DATA Start Marker

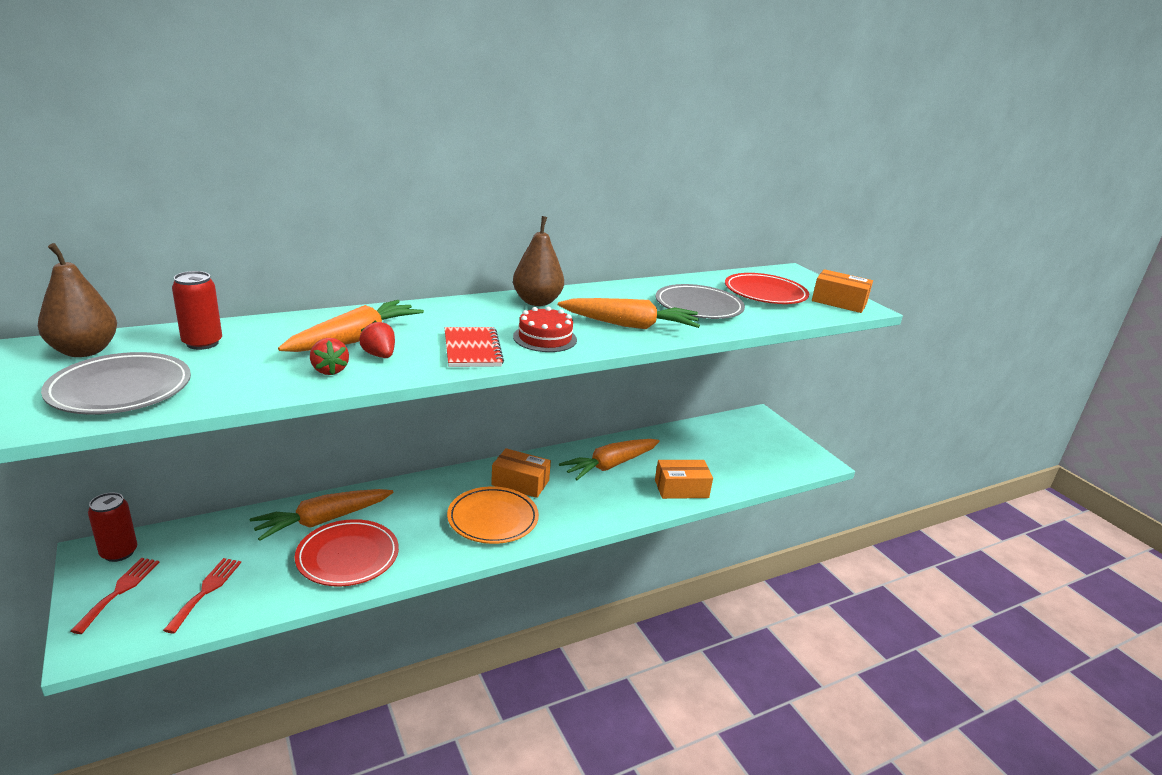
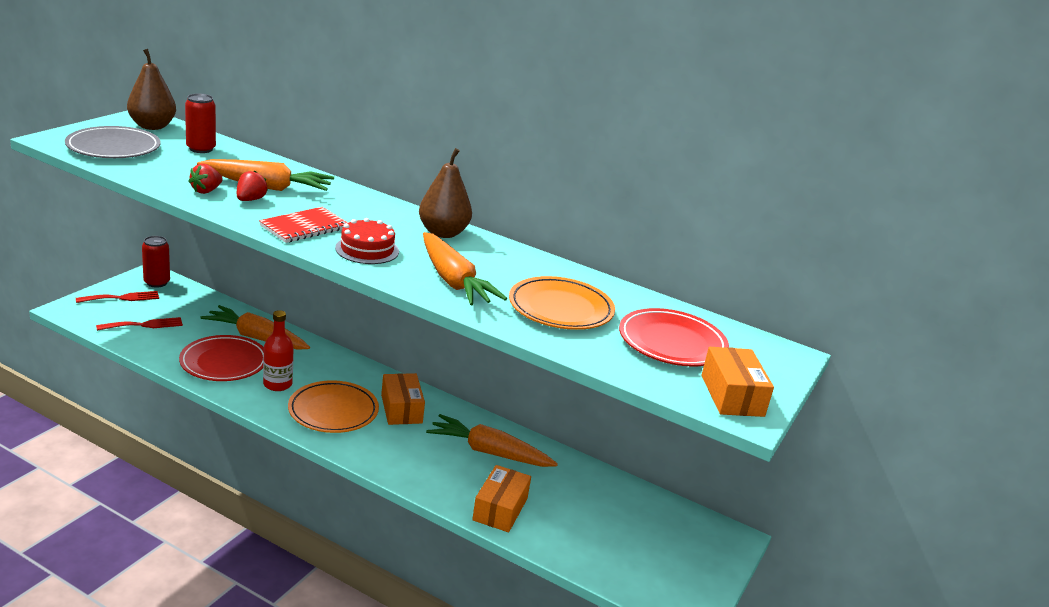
camera: 55 degrees right, 0 degrees up
(420, 536) = (277, 384): none -> red bottle
(681, 489) = (500, 509): orange box -> orange box turned 60 degrees clockwise
(698, 307) = (560, 309): grey plate -> orange plate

DATA End Marker

| PROBLEM DETAILS |
When a picture appears in the material, please pass over it while retyping the rest exactly.

| FINISHED TASK |
camera: 55 degrees right, 0 degrees up
(420, 536) = (277, 384): none -> red bottle
(681, 489) = (500, 509): orange box -> orange box turned 60 degrees clockwise
(698, 307) = (560, 309): grey plate -> orange plate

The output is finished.